Collect every line in the records below that contains the string "kern", and copy each such line in full.

------------------------------------------------

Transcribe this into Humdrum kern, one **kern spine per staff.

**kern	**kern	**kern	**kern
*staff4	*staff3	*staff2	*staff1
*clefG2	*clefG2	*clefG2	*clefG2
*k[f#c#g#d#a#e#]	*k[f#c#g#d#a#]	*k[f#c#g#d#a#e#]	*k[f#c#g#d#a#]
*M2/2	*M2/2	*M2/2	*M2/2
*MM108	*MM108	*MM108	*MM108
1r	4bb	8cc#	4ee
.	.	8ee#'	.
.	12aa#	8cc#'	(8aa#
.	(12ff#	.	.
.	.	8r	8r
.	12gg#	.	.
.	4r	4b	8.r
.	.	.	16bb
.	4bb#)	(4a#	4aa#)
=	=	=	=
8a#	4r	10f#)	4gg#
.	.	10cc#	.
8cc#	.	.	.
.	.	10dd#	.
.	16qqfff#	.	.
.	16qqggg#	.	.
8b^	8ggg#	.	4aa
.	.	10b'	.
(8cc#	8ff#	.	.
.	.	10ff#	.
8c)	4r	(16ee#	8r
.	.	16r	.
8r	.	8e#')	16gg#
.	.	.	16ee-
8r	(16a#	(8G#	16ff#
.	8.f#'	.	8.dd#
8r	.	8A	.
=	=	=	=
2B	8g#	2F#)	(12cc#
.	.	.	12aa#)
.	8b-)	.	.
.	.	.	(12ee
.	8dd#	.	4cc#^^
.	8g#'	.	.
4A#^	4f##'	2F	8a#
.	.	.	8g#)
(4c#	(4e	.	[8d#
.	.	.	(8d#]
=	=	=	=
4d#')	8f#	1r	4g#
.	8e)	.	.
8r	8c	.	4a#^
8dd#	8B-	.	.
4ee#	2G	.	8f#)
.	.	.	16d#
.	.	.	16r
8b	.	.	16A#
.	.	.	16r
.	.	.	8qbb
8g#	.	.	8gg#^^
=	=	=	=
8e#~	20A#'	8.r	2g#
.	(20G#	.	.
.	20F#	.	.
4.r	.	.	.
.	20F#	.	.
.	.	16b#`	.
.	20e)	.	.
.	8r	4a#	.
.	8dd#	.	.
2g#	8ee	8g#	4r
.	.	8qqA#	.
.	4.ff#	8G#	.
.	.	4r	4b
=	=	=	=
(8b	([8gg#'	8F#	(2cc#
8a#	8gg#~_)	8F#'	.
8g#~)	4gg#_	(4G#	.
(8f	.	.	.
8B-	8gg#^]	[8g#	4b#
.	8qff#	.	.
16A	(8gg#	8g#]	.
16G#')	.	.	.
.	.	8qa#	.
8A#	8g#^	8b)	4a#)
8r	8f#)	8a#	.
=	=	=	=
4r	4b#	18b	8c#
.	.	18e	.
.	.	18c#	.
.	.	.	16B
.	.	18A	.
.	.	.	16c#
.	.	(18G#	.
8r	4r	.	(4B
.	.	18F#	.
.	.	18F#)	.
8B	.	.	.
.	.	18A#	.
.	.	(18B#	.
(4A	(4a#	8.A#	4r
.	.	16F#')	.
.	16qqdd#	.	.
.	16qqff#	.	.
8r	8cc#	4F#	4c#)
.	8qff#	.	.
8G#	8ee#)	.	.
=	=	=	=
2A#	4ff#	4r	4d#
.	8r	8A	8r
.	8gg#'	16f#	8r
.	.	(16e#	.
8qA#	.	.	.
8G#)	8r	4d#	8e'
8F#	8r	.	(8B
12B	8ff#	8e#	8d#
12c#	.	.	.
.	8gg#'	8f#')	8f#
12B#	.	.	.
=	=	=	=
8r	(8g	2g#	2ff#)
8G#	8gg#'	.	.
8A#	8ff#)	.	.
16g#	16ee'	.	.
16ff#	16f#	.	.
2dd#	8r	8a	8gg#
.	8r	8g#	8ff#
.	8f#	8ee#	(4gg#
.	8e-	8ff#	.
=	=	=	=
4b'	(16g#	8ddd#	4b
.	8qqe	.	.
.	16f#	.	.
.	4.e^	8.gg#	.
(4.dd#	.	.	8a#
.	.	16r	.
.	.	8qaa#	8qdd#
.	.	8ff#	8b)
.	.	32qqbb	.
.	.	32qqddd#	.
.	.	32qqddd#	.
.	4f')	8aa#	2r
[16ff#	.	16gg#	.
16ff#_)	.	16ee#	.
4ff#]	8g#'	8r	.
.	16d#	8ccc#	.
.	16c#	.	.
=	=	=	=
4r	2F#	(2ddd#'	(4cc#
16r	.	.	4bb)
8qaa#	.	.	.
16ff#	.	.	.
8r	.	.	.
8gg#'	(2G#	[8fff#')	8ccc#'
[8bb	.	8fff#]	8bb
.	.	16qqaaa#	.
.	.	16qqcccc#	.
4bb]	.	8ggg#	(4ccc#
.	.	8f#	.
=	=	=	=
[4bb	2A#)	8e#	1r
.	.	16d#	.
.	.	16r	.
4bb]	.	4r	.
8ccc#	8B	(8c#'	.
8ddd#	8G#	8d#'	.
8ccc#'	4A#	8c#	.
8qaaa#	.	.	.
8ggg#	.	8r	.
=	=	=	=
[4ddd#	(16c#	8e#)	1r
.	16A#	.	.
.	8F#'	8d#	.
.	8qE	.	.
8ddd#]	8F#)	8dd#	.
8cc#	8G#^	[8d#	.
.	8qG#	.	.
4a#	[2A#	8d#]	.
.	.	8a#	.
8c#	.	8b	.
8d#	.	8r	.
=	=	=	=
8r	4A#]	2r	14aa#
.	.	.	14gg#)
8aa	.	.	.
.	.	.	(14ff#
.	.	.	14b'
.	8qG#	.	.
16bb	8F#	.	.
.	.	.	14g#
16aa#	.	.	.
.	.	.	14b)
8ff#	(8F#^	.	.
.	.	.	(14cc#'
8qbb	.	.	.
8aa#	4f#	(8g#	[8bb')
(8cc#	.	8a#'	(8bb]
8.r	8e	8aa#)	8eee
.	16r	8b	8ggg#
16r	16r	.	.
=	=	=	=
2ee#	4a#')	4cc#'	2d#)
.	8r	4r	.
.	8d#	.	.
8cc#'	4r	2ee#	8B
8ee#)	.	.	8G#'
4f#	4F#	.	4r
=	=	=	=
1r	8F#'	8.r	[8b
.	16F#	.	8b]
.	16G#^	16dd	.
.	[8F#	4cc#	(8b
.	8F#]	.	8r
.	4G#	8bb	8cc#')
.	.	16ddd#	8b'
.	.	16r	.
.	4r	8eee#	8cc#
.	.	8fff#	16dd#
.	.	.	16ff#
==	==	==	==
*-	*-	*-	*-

------------------------------------------------

Response »
Transcribe this into Humdrum kern, one **kern spine per staff.
**kern	**kern	**kern	**kern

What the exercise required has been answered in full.